Scene images with change listings

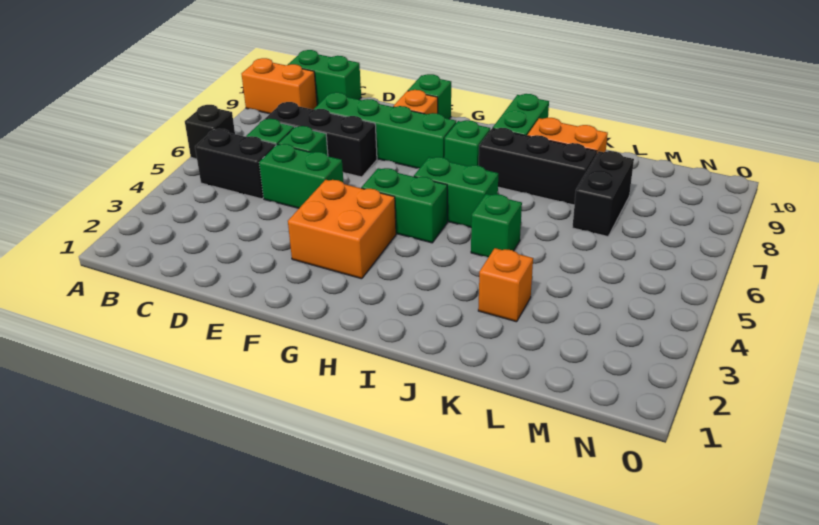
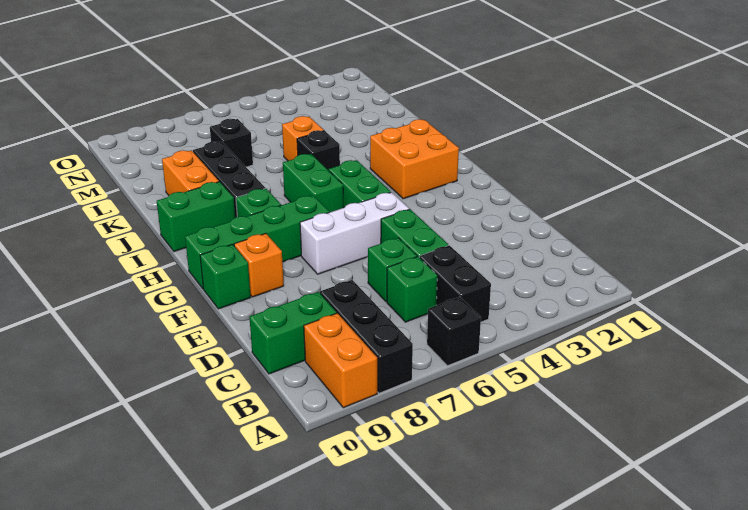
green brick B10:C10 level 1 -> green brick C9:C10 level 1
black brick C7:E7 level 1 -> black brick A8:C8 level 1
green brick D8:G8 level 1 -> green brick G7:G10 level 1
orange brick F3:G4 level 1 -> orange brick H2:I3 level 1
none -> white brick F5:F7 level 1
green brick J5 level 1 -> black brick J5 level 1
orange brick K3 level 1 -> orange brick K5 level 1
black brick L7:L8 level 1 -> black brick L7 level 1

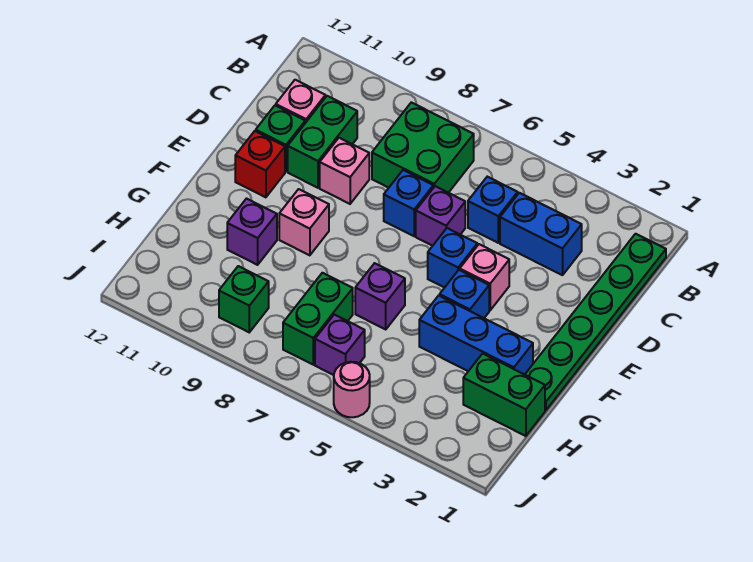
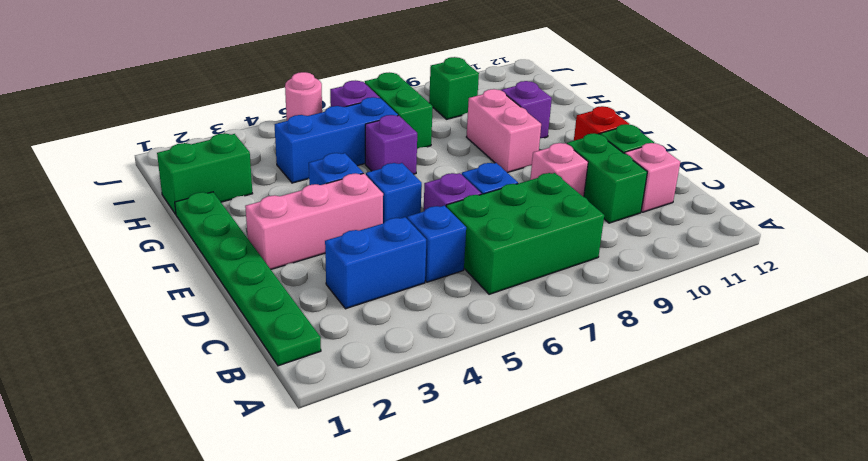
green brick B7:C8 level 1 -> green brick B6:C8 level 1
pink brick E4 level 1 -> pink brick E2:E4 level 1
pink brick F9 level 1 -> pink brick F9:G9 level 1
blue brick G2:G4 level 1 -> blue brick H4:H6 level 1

◆ **Problem details**
Using the records above, find and show each line with the string "black".

◆ **Exercise answer**
black brick C7:E7 level 1 -> black brick A8:C8 level 1
green brick J5 level 1 -> black brick J5 level 1
black brick L7:L8 level 1 -> black brick L7 level 1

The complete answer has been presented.